[Listed records Boundary: Start]
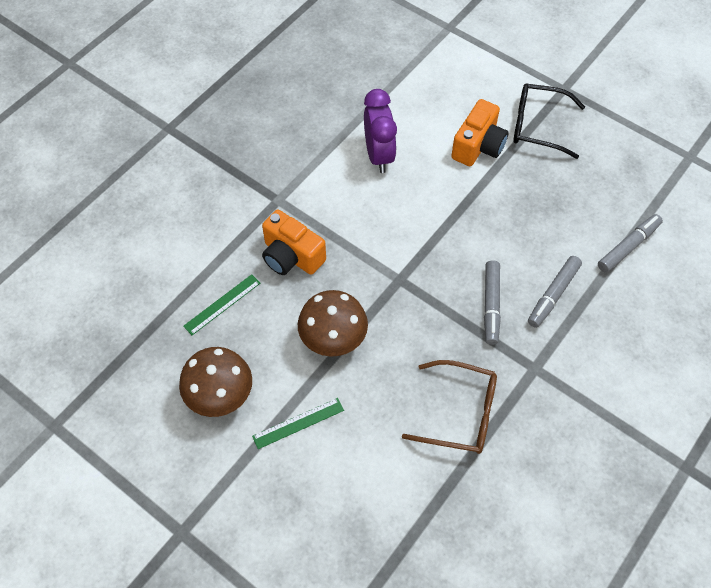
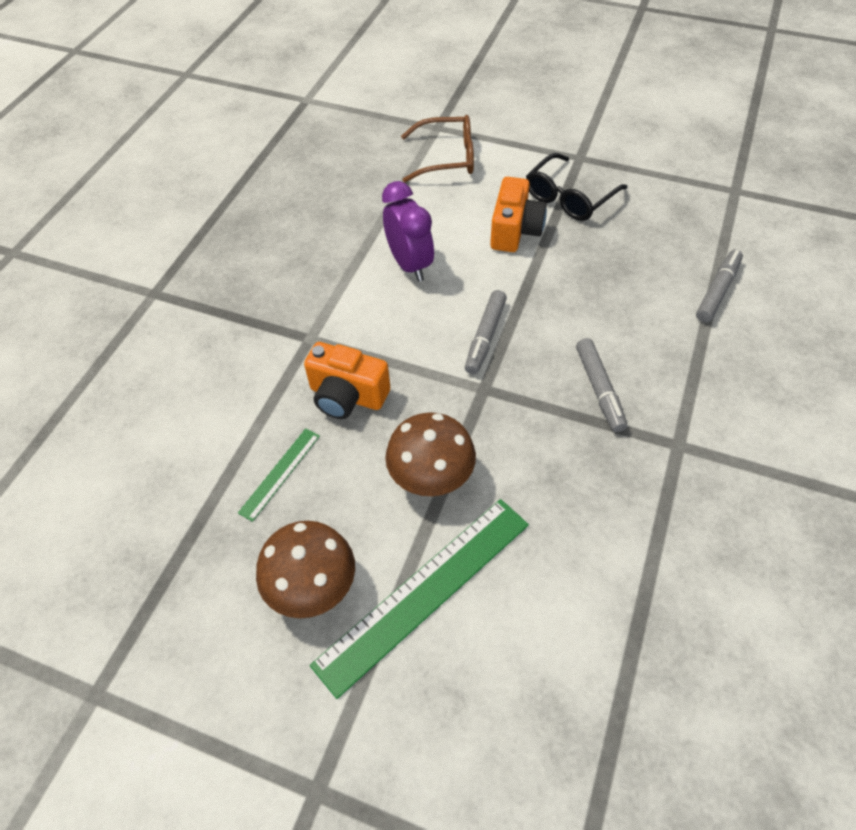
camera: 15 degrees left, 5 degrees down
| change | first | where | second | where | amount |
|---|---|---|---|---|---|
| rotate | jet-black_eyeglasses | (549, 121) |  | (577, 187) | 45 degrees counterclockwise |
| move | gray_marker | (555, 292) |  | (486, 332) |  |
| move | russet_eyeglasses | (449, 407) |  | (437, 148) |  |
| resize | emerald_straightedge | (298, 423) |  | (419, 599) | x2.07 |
[Listed records Boundary: End]
What this task involves
Could you restate the material word for word, omitting the pictures?

Response for this exercise
camera: 15 degrees left, 5 degrees down
| change | first | where | second | where | amount |
|---|---|---|---|---|---|
| rotate | jet-black_eyeglasses | (549, 121) |  | (577, 187) | 45 degrees counterclockwise |
| move | gray_marker | (555, 292) |  | (486, 332) |  |
| move | russet_eyeglasses | (449, 407) |  | (437, 148) |  |
| resize | emerald_straightedge | (298, 423) |  | (419, 599) | x2.07 |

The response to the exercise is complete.